▸ **What you should do**:
From the records that follow, give the number of lines that include the word "headphones", with no further words.
*** Block opens ***
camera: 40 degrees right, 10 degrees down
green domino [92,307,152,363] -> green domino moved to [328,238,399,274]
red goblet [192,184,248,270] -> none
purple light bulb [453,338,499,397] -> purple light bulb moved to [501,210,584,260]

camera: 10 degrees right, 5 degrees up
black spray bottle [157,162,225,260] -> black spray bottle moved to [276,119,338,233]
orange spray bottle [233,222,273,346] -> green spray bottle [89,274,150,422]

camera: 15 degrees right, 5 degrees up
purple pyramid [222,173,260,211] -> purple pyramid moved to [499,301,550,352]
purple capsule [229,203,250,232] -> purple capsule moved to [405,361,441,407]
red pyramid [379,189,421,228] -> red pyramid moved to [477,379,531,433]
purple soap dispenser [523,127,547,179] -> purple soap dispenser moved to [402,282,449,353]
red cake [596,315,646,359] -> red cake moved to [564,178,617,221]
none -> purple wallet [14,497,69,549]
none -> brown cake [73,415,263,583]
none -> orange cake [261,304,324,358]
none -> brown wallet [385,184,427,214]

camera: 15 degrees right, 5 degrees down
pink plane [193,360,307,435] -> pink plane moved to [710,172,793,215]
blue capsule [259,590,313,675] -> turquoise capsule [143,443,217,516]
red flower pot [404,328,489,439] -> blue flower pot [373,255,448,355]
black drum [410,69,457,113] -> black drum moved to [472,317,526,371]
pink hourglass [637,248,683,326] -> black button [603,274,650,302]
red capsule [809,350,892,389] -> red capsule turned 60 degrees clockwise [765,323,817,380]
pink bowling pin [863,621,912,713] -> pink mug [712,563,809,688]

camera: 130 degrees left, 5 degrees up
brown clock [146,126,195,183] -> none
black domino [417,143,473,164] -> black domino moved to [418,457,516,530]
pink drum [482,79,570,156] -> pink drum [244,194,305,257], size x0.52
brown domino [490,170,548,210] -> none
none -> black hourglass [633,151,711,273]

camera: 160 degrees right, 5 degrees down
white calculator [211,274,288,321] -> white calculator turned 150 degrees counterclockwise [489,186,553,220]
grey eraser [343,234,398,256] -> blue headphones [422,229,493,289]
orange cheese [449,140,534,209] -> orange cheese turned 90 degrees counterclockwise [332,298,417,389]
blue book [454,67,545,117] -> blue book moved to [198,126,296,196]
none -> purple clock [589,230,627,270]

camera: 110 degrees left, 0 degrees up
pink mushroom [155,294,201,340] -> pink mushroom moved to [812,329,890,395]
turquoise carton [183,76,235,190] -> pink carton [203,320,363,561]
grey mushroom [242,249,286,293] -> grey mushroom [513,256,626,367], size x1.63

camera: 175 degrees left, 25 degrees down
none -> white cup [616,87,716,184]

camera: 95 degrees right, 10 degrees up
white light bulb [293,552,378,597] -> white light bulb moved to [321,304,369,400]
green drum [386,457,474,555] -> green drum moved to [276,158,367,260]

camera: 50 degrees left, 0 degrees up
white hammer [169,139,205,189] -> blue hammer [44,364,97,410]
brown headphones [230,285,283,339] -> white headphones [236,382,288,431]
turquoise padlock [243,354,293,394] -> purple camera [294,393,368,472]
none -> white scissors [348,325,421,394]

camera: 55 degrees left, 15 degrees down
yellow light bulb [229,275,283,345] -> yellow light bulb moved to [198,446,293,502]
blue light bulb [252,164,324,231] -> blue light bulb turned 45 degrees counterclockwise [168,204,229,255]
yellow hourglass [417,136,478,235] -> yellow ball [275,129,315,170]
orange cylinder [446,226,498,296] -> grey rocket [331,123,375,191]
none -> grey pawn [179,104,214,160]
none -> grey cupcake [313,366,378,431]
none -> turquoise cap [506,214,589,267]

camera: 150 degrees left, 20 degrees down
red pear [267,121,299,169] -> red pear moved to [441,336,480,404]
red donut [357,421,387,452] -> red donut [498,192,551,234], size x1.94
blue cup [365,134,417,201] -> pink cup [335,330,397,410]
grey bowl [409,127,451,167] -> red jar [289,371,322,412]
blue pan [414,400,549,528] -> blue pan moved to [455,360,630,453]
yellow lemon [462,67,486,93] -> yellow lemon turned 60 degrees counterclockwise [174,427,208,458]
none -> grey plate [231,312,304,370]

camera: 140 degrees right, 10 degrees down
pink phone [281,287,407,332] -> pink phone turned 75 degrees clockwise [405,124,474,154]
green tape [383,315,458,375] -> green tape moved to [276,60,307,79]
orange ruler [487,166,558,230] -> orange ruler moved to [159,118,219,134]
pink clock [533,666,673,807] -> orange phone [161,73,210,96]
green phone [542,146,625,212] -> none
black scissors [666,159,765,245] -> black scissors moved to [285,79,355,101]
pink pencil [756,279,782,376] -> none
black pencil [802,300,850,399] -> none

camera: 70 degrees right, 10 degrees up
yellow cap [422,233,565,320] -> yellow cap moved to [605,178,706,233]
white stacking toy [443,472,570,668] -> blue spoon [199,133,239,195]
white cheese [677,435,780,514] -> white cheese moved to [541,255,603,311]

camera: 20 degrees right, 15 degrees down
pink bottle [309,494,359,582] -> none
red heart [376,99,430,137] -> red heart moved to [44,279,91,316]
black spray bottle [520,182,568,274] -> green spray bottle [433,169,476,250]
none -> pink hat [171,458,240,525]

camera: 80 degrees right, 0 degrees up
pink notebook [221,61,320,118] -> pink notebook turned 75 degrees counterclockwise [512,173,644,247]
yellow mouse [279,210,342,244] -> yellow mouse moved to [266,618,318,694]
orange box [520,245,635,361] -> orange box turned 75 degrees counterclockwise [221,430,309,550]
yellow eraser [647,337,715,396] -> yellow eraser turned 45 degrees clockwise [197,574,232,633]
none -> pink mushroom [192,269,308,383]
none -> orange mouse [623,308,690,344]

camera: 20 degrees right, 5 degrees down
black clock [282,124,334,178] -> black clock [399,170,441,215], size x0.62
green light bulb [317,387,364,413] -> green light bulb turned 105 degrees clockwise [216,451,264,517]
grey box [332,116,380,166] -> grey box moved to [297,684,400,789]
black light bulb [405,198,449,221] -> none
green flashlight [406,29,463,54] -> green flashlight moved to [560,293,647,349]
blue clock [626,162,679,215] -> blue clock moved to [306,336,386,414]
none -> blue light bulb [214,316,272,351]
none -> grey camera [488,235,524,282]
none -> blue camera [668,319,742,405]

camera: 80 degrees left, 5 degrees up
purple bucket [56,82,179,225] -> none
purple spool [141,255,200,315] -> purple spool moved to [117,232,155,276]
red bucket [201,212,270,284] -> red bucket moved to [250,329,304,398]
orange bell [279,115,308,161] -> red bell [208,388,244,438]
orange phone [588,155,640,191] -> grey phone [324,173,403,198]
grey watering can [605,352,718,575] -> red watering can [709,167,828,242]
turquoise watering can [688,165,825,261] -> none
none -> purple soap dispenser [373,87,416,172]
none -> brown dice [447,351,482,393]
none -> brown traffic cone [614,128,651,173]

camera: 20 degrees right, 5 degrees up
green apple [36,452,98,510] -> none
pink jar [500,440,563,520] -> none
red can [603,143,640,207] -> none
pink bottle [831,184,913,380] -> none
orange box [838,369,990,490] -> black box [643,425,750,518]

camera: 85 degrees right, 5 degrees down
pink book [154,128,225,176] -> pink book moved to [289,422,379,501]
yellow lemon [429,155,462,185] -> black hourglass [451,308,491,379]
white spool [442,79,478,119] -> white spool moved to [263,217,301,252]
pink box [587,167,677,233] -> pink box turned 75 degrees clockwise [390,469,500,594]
*** Block closes ***
▸ **Written response**:
2